[Start of Attachment]
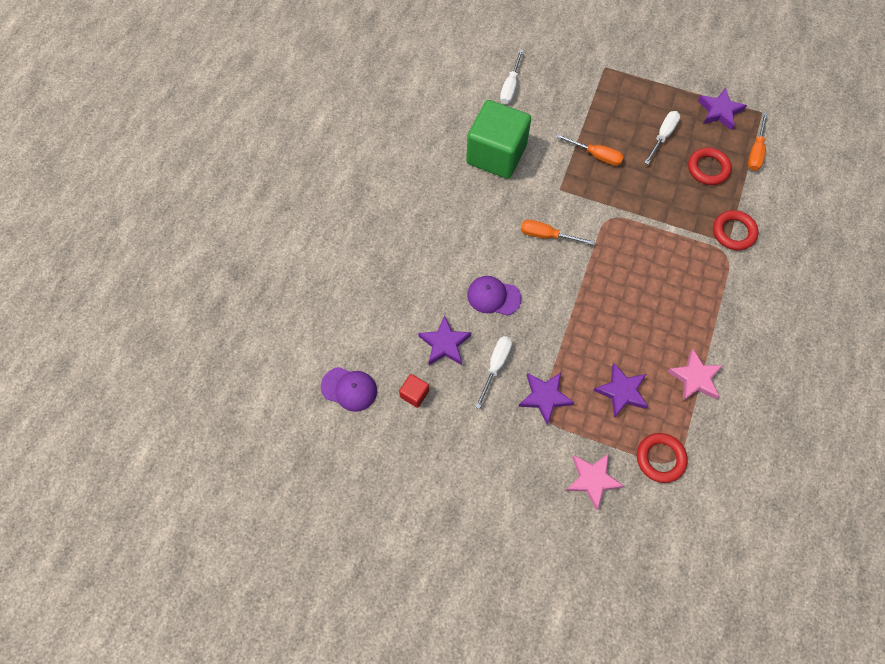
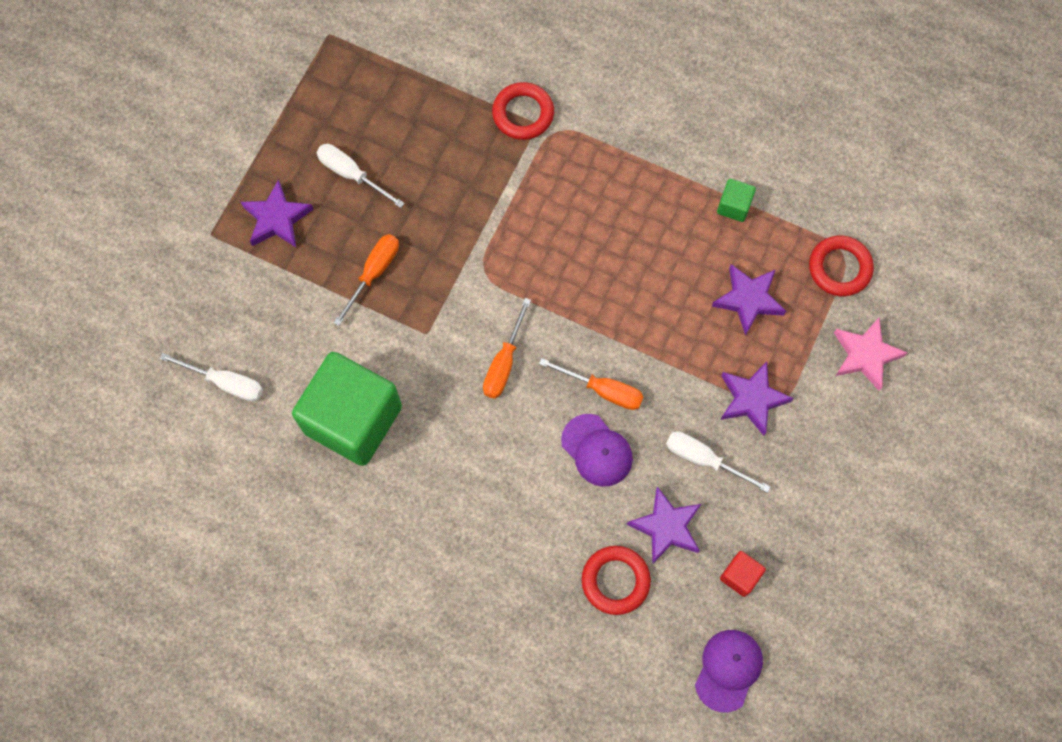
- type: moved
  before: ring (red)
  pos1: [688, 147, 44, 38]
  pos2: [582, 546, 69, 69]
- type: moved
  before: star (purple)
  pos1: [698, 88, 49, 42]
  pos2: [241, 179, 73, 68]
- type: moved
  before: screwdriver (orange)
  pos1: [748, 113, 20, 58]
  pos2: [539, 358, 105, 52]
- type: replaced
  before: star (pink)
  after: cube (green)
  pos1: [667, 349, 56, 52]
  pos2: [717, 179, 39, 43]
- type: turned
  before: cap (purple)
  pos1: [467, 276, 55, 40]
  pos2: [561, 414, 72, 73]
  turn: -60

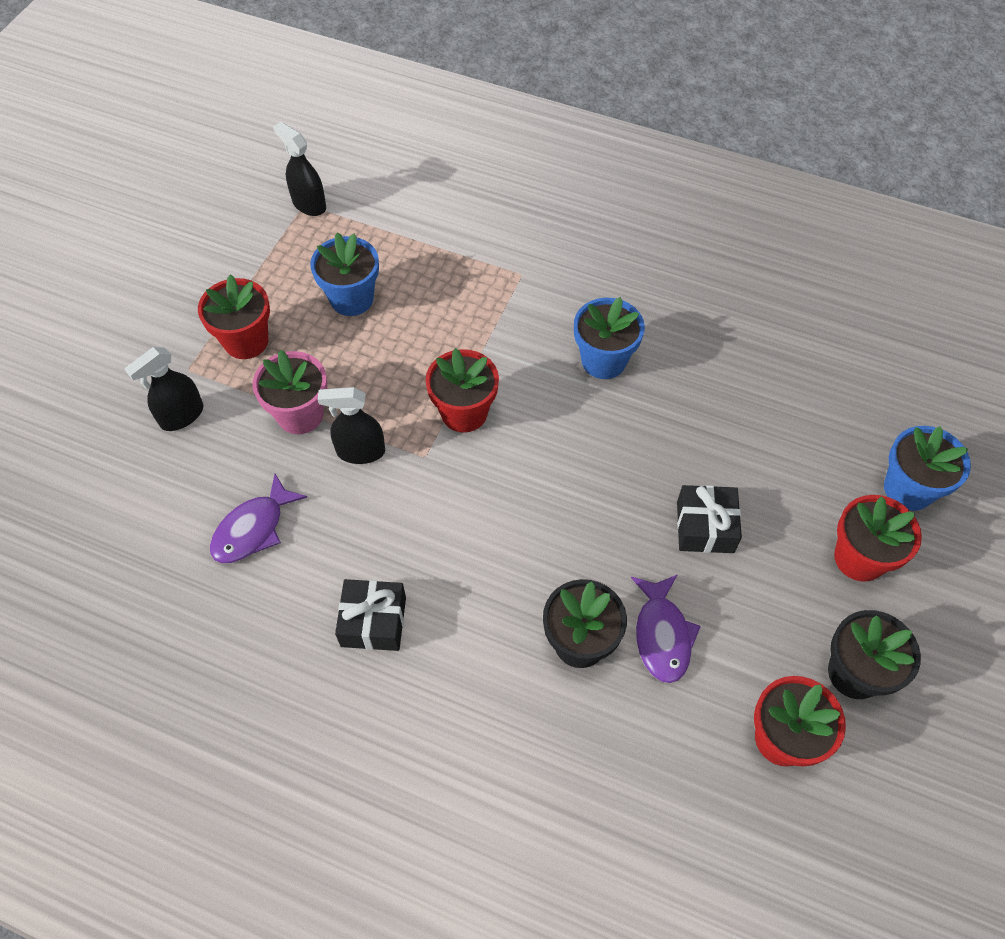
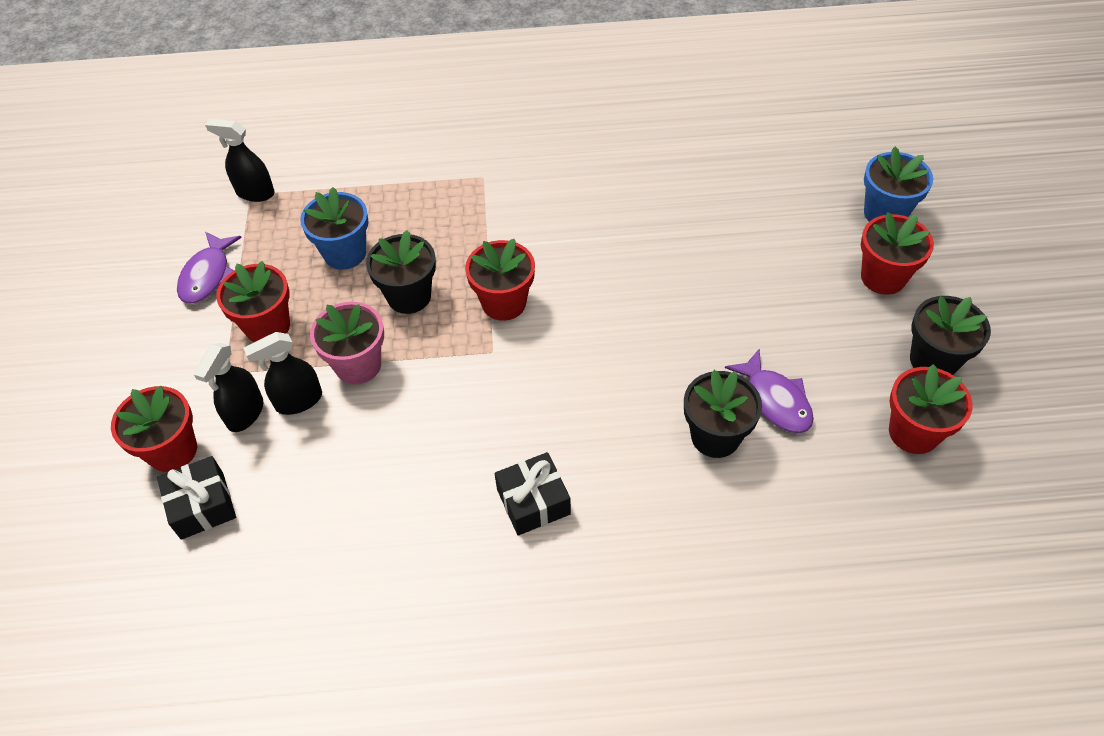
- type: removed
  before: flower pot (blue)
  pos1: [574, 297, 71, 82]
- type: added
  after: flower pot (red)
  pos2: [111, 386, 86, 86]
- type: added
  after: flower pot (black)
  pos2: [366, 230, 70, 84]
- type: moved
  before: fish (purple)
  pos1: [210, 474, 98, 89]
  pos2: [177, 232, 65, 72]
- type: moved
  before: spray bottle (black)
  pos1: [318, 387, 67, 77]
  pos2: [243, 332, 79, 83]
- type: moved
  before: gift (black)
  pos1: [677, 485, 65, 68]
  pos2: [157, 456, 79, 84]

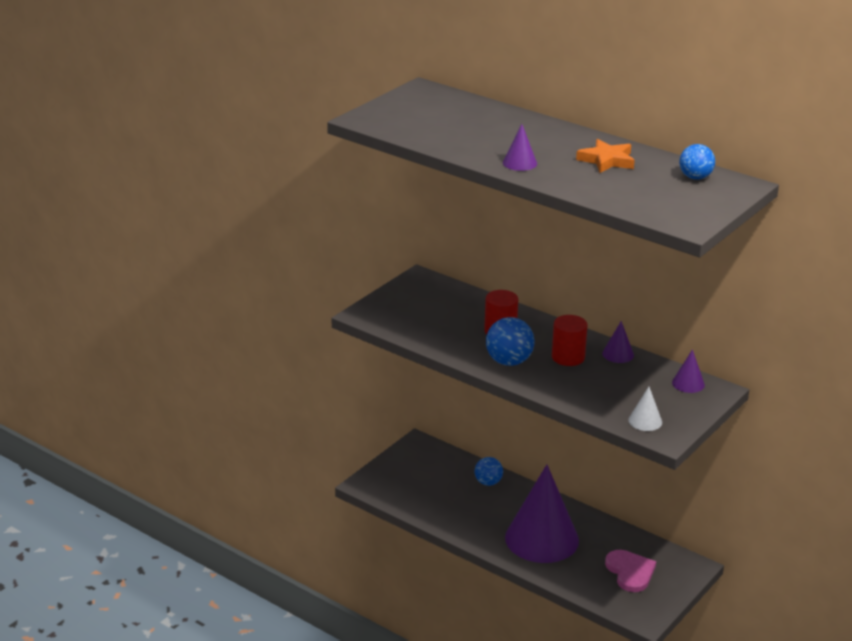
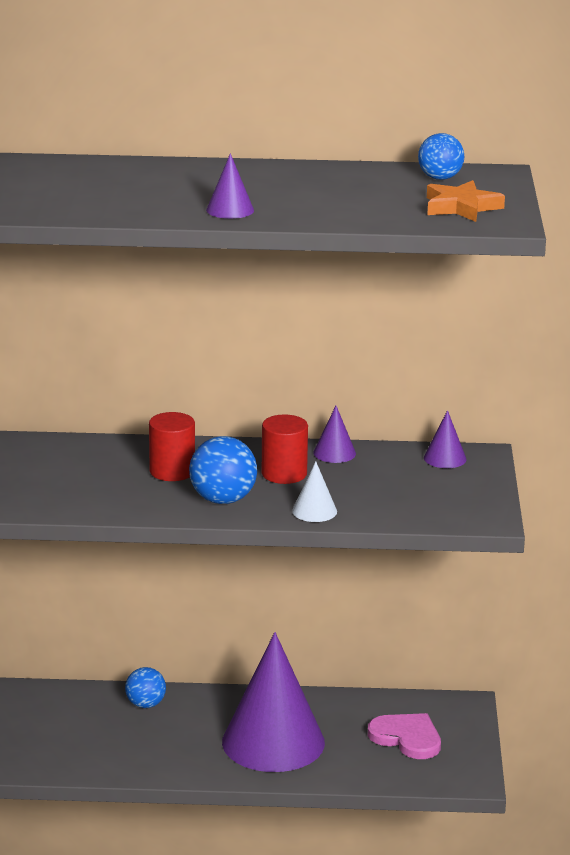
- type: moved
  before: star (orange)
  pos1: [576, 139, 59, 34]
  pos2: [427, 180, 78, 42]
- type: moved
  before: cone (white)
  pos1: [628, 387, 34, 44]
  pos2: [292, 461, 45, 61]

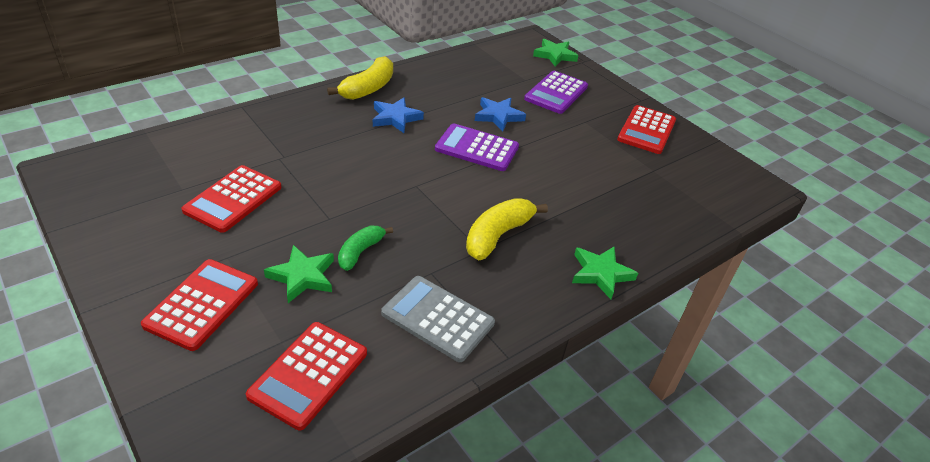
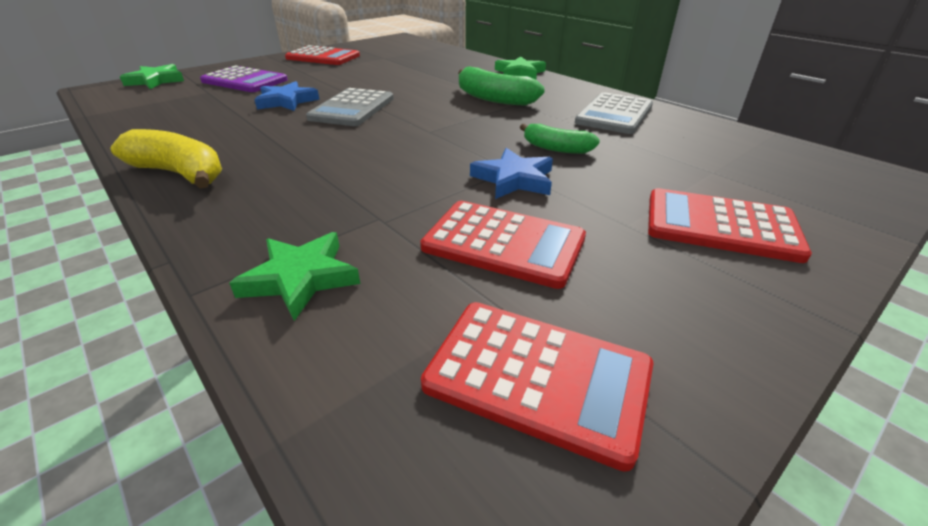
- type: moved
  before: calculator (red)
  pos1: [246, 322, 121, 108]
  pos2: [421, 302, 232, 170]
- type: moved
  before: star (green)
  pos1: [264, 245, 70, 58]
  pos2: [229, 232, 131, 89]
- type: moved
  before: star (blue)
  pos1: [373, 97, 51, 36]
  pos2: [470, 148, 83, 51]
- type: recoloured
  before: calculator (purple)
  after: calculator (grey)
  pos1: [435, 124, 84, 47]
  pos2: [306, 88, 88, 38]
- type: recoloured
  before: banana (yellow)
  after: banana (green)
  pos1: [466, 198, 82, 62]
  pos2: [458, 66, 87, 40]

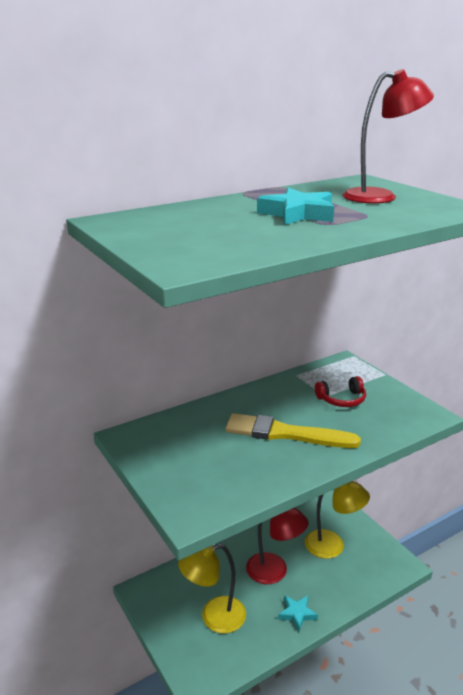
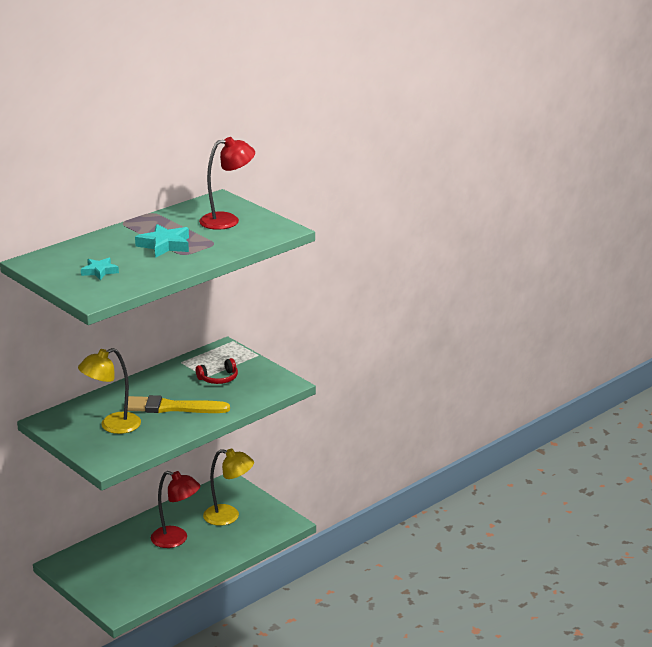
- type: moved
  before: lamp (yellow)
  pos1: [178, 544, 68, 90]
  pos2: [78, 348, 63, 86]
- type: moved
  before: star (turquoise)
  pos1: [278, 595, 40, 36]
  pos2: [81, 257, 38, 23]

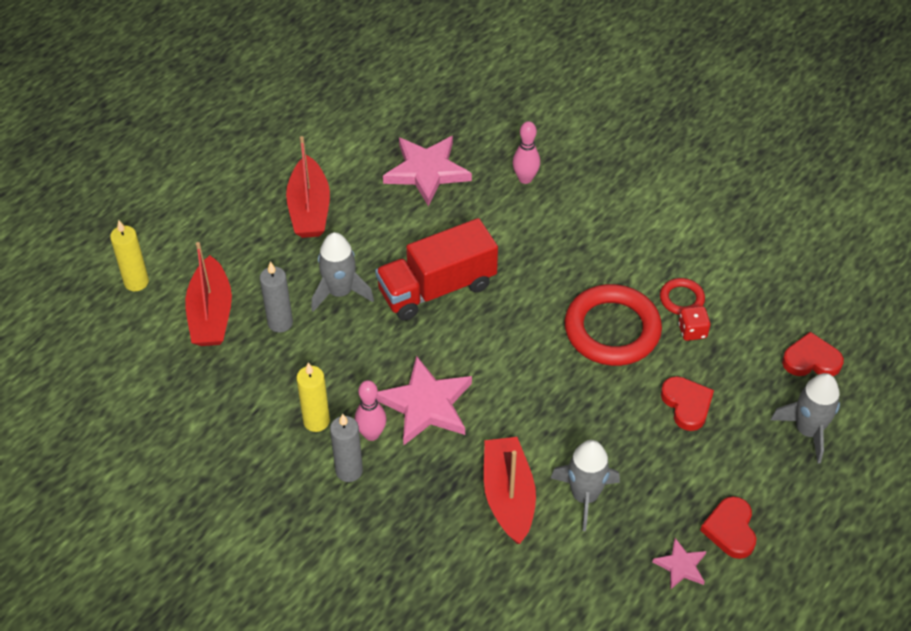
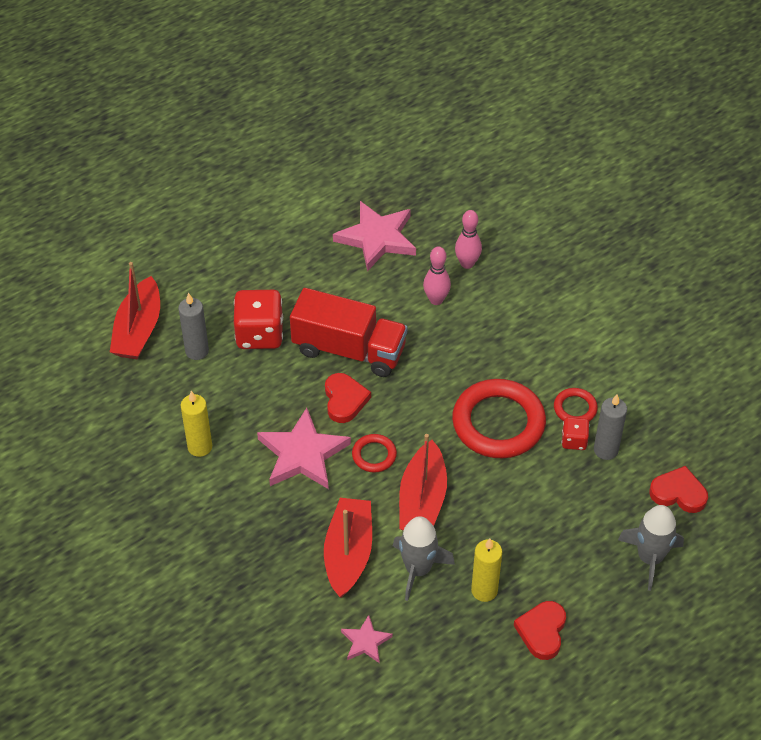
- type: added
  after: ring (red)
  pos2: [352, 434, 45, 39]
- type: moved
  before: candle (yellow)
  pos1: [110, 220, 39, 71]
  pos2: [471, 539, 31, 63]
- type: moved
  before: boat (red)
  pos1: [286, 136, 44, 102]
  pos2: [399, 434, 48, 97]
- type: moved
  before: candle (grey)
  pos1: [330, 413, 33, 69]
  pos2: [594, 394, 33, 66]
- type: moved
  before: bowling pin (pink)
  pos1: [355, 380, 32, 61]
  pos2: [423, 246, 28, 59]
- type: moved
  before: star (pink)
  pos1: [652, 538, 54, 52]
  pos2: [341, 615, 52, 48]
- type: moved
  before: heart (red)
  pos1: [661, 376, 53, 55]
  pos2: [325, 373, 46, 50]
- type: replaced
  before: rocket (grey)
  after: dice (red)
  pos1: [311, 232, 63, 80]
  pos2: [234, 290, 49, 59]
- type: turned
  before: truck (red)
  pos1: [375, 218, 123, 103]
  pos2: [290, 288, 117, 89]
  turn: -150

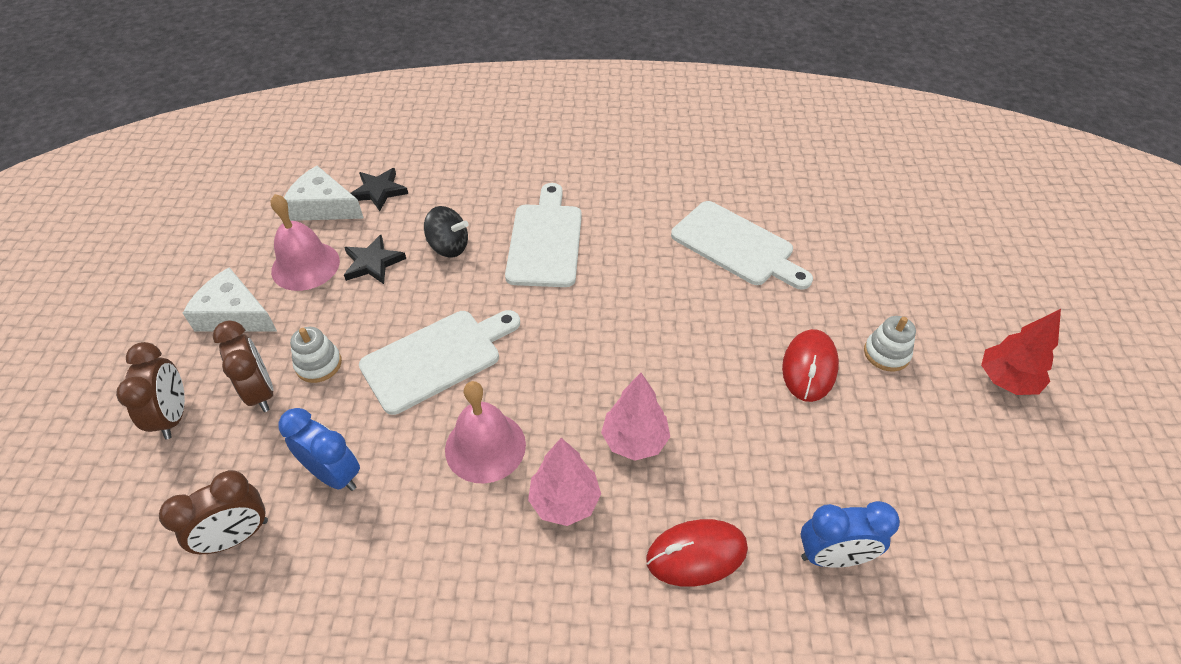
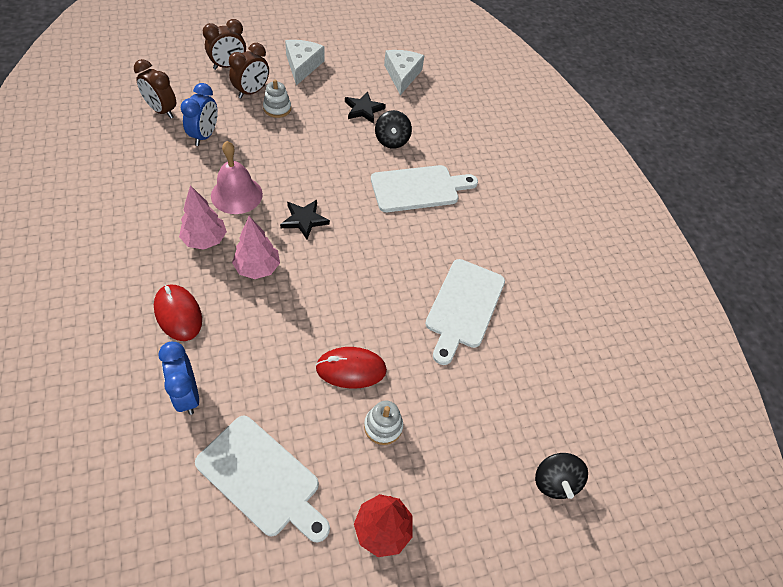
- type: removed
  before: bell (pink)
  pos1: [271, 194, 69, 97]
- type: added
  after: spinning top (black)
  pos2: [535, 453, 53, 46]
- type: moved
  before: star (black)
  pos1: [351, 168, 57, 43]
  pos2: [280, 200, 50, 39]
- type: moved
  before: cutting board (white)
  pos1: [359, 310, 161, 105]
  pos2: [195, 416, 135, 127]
[End of Attachment]
Copy every line of the data word for word, omitting the images.

- type: moved
  before: ring (red)
  pos1: [688, 147, 44, 38]
  pos2: [582, 546, 69, 69]
- type: moved
  before: star (purple)
  pos1: [698, 88, 49, 42]
  pos2: [241, 179, 73, 68]
- type: moved
  before: screwdriver (orange)
  pos1: [748, 113, 20, 58]
  pos2: [539, 358, 105, 52]
- type: replaced
  before: star (pink)
  after: cube (green)
  pos1: [667, 349, 56, 52]
  pos2: [717, 179, 39, 43]
- type: turned
  before: cap (purple)
  pos1: [467, 276, 55, 40]
  pos2: [561, 414, 72, 73]
  turn: -60

- type: removed
  before: flower pot (blue)
  pos1: [574, 297, 71, 82]
- type: added
  after: flower pot (red)
  pos2: [111, 386, 86, 86]
- type: added
  after: flower pot (black)
  pos2: [366, 230, 70, 84]
- type: moved
  before: fish (purple)
  pos1: [210, 474, 98, 89]
  pos2: [177, 232, 65, 72]
- type: moved
  before: spray bottle (black)
  pos1: [318, 387, 67, 77]
  pos2: [243, 332, 79, 83]
- type: moved
  before: gift (black)
  pos1: [677, 485, 65, 68]
  pos2: [157, 456, 79, 84]

- type: moved
  before: star (orange)
  pos1: [576, 139, 59, 34]
  pos2: [427, 180, 78, 42]
- type: moved
  before: cone (white)
  pos1: [628, 387, 34, 44]
  pos2: [292, 461, 45, 61]

- type: moved
  before: calculator (red)
  pos1: [246, 322, 121, 108]
  pos2: [421, 302, 232, 170]
- type: moved
  before: star (green)
  pos1: [264, 245, 70, 58]
  pos2: [229, 232, 131, 89]
- type: moved
  before: star (blue)
  pos1: [373, 97, 51, 36]
  pos2: [470, 148, 83, 51]
- type: recoloured
  before: calculator (purple)
  after: calculator (grey)
  pos1: [435, 124, 84, 47]
  pos2: [306, 88, 88, 38]
- type: recoloured
  before: banana (yellow)
  after: banana (green)
  pos1: [466, 198, 82, 62]
  pos2: [458, 66, 87, 40]

- type: moved
  before: lamp (yellow)
  pos1: [178, 544, 68, 90]
  pos2: [78, 348, 63, 86]
- type: moved
  before: star (turquoise)
  pos1: [278, 595, 40, 36]
  pos2: [81, 257, 38, 23]

- type: added
  after: ring (red)
  pos2: [352, 434, 45, 39]
- type: moved
  before: candle (yellow)
  pos1: [110, 220, 39, 71]
  pos2: [471, 539, 31, 63]
- type: moved
  before: boat (red)
  pos1: [286, 136, 44, 102]
  pos2: [399, 434, 48, 97]
- type: moved
  before: candle (grey)
  pos1: [330, 413, 33, 69]
  pos2: [594, 394, 33, 66]
- type: moved
  before: bowling pin (pink)
  pos1: [355, 380, 32, 61]
  pos2: [423, 246, 28, 59]
- type: moved
  before: star (pink)
  pos1: [652, 538, 54, 52]
  pos2: [341, 615, 52, 48]
- type: moved
  before: heart (red)
  pos1: [661, 376, 53, 55]
  pos2: [325, 373, 46, 50]
- type: replaced
  before: rocket (grey)
  after: dice (red)
  pos1: [311, 232, 63, 80]
  pos2: [234, 290, 49, 59]
- type: turned
  before: truck (red)
  pos1: [375, 218, 123, 103]
  pos2: [290, 288, 117, 89]
  turn: -150

- type: removed
  before: bell (pink)
  pos1: [271, 194, 69, 97]
- type: added
  after: spinning top (black)
  pos2: [535, 453, 53, 46]
- type: moved
  before: star (black)
  pos1: [351, 168, 57, 43]
  pos2: [280, 200, 50, 39]
- type: moved
  before: cutting board (white)
  pos1: [359, 310, 161, 105]
  pos2: [195, 416, 135, 127]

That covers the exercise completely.